[Scene comparison data]

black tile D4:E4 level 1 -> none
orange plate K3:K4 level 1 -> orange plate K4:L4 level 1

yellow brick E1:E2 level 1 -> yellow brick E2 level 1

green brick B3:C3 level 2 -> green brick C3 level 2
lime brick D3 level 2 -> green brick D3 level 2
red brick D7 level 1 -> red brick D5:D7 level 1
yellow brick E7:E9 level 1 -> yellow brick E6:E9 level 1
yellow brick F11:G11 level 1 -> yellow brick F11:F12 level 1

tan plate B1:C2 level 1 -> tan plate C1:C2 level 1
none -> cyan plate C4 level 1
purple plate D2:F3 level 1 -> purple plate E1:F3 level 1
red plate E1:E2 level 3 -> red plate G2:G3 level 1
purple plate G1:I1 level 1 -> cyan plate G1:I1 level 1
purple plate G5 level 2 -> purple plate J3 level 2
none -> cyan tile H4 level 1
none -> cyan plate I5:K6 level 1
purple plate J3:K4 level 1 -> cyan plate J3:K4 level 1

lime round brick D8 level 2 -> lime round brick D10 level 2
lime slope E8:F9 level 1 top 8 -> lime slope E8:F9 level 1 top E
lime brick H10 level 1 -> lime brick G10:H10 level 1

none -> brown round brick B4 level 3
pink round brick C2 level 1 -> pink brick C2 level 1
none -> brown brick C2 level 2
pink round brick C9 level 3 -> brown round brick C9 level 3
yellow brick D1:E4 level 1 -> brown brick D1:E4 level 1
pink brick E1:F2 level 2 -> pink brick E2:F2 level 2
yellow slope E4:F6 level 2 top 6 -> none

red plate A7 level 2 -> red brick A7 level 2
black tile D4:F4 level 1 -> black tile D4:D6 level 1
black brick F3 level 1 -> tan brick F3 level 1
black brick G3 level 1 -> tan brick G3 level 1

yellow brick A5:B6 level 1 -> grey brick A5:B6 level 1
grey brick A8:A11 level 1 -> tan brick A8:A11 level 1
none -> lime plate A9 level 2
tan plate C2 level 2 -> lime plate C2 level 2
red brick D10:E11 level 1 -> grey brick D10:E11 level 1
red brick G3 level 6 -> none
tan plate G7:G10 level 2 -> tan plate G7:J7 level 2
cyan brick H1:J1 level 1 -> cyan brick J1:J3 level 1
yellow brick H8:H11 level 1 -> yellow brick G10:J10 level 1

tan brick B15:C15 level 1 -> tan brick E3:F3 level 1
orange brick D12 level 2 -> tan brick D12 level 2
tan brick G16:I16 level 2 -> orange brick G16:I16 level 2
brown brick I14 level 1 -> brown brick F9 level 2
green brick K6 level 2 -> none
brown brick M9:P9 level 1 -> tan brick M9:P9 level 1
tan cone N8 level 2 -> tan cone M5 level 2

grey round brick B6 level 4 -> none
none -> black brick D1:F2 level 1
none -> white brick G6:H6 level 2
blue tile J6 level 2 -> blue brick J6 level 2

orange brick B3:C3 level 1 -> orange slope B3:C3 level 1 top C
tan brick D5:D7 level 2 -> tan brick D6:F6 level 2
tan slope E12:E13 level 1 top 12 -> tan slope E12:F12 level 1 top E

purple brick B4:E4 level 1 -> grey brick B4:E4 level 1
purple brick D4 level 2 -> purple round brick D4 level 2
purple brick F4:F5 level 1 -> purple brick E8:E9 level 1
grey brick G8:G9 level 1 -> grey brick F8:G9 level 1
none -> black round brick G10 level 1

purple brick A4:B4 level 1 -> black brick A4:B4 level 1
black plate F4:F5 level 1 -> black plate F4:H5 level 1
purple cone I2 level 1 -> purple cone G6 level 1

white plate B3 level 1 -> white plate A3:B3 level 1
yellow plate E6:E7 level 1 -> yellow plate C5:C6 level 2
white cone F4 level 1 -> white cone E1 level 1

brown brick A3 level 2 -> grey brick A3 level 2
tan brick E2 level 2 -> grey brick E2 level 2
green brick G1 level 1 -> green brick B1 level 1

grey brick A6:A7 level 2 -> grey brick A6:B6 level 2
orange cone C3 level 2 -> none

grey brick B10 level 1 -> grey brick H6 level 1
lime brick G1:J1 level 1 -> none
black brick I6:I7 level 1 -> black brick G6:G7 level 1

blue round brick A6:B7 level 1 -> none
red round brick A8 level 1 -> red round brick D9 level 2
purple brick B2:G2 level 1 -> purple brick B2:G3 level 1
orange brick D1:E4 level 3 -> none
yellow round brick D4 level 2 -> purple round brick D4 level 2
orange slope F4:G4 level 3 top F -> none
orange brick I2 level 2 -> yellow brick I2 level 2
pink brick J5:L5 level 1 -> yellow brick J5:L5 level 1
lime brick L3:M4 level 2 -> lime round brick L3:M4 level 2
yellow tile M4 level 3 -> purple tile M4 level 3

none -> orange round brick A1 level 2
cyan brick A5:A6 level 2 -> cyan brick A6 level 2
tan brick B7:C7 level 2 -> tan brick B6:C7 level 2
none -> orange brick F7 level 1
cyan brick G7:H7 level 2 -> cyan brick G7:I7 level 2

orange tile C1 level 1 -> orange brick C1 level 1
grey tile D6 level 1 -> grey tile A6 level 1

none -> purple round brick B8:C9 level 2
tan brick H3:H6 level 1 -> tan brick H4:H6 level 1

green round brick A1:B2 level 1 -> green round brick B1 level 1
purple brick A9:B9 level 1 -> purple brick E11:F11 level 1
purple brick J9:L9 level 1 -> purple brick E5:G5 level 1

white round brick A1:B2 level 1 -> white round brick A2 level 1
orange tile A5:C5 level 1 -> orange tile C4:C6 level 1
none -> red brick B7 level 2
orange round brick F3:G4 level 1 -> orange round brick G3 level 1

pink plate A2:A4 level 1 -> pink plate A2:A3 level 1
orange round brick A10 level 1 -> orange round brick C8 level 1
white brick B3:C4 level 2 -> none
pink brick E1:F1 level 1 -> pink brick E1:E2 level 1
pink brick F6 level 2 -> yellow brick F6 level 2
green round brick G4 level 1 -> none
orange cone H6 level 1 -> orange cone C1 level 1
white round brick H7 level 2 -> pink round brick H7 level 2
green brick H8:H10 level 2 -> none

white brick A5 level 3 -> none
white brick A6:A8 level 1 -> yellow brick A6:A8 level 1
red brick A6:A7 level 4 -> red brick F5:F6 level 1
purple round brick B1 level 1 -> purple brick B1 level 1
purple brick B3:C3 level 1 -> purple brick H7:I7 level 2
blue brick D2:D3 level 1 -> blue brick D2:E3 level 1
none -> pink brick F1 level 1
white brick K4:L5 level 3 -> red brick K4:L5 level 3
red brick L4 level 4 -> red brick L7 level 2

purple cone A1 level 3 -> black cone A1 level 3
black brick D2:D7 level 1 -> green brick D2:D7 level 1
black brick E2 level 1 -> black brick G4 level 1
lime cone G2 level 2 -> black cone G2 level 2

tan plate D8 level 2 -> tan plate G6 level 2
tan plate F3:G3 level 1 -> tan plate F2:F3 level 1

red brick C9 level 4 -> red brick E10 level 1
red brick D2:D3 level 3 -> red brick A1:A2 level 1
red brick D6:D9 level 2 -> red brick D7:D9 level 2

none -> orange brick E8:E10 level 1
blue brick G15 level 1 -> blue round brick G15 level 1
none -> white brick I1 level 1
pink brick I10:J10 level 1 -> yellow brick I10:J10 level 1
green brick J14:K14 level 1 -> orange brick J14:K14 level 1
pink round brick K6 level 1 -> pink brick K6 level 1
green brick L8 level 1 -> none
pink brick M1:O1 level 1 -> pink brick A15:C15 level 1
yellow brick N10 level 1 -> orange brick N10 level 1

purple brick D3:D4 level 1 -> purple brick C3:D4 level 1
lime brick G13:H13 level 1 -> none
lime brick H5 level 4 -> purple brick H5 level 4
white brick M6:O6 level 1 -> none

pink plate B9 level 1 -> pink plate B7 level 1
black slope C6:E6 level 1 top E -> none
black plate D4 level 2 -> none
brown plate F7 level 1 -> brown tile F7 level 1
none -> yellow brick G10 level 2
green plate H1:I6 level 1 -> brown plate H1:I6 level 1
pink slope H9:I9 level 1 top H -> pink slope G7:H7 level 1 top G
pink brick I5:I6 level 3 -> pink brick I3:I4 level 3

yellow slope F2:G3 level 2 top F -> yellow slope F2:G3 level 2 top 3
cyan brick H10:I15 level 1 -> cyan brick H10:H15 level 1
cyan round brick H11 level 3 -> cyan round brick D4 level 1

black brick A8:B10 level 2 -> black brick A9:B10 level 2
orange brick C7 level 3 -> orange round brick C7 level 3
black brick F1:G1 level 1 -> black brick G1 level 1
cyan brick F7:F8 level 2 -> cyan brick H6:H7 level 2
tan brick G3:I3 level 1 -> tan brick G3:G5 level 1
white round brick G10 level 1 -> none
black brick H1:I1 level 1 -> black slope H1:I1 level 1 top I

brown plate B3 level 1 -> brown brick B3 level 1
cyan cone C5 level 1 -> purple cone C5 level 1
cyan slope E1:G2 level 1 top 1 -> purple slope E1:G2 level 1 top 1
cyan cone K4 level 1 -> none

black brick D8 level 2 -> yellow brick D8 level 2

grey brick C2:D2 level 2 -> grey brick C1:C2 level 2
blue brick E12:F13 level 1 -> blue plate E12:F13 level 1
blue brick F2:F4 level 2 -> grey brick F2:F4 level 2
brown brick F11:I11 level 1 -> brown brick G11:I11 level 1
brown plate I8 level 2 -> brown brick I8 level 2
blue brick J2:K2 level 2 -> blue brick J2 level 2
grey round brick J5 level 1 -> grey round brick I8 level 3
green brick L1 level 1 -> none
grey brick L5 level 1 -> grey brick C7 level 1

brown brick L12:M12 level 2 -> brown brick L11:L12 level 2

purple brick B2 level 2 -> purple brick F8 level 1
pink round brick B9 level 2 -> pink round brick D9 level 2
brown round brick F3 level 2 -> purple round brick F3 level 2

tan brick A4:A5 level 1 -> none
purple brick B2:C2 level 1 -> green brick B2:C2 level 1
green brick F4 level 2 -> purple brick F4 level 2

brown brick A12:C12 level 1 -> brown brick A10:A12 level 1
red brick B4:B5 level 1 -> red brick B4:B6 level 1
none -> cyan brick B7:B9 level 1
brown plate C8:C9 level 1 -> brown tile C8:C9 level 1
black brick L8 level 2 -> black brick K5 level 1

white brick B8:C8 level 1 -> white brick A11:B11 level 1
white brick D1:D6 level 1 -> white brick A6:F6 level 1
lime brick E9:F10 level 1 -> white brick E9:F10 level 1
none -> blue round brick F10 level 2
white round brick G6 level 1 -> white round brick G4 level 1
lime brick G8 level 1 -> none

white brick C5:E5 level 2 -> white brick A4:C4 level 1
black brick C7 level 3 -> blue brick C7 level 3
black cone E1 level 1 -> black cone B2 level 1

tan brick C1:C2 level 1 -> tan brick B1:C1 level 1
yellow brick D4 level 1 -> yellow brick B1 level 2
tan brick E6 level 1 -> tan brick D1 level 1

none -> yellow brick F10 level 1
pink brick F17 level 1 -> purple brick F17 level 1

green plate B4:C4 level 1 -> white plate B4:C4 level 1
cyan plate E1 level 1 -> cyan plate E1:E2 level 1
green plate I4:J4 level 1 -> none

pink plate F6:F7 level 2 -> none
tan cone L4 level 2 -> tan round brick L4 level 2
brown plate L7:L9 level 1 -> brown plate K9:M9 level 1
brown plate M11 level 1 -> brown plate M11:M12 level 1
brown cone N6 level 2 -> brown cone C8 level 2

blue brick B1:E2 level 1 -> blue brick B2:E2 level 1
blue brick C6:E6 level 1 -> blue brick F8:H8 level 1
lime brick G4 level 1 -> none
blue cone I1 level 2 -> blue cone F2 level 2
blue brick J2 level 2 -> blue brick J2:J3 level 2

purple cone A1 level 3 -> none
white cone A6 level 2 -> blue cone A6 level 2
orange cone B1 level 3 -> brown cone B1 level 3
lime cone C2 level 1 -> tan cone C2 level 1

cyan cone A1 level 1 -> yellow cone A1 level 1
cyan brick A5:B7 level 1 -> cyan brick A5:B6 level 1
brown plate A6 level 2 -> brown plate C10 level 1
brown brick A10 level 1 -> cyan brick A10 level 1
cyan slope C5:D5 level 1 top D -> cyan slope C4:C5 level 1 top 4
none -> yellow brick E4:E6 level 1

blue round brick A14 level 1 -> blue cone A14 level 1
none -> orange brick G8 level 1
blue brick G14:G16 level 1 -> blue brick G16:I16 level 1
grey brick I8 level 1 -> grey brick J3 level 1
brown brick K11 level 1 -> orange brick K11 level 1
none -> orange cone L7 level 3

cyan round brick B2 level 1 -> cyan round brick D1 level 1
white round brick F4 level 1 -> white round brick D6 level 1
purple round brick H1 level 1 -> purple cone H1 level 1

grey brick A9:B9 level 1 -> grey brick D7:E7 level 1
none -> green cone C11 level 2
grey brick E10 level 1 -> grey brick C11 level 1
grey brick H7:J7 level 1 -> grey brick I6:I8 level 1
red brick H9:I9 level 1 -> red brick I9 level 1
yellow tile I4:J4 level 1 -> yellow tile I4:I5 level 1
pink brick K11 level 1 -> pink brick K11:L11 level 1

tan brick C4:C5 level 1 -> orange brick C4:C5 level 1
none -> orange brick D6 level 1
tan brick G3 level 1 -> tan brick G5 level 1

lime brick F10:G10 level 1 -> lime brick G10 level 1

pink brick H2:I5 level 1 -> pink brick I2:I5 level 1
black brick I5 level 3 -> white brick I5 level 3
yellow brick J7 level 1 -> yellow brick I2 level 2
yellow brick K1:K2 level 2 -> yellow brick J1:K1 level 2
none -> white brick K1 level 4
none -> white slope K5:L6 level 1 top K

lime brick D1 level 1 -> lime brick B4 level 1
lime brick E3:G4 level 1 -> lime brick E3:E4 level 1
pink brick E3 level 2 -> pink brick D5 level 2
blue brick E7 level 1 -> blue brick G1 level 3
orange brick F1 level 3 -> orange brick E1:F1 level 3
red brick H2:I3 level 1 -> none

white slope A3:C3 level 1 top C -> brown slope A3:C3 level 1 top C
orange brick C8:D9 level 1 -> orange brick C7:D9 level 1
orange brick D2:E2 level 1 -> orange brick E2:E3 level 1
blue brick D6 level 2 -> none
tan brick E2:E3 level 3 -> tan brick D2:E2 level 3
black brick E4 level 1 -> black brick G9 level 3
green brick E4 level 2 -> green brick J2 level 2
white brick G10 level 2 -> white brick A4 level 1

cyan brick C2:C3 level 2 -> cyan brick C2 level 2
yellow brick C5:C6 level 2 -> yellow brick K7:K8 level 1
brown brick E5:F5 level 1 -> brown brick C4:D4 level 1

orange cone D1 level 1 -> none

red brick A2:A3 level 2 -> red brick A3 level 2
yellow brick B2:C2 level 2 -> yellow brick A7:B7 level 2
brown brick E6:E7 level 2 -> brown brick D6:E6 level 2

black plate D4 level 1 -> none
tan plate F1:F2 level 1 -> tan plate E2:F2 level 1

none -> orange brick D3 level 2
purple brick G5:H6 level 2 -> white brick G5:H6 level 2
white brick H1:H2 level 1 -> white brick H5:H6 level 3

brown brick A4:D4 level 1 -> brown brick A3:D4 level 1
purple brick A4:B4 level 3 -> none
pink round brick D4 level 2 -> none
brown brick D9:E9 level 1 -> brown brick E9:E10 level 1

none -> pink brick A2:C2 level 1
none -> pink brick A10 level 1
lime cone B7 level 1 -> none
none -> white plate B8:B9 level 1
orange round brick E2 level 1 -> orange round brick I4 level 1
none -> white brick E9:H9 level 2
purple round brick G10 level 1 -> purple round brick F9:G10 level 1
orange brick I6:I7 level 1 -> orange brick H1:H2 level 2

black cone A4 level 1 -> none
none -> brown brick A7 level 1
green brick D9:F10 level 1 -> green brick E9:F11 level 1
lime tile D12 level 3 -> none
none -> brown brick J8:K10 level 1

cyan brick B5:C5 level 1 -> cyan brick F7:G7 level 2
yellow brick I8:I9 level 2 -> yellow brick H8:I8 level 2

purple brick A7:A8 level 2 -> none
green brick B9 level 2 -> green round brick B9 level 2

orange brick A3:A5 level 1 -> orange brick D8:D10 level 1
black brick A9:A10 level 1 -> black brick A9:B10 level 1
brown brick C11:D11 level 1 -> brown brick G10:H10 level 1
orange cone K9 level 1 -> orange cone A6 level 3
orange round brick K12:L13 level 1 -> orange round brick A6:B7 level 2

## Required work
Write out, exactly as shown, only the lines running from the one that contains "none -> brown brick J8:K10 level 1" to the last line above.

## Solution to the exercise
none -> brown brick J8:K10 level 1

cyan brick B5:C5 level 1 -> cyan brick F7:G7 level 2
yellow brick I8:I9 level 2 -> yellow brick H8:I8 level 2

purple brick A7:A8 level 2 -> none
green brick B9 level 2 -> green round brick B9 level 2

orange brick A3:A5 level 1 -> orange brick D8:D10 level 1
black brick A9:A10 level 1 -> black brick A9:B10 level 1
brown brick C11:D11 level 1 -> brown brick G10:H10 level 1
orange cone K9 level 1 -> orange cone A6 level 3
orange round brick K12:L13 level 1 -> orange round brick A6:B7 level 2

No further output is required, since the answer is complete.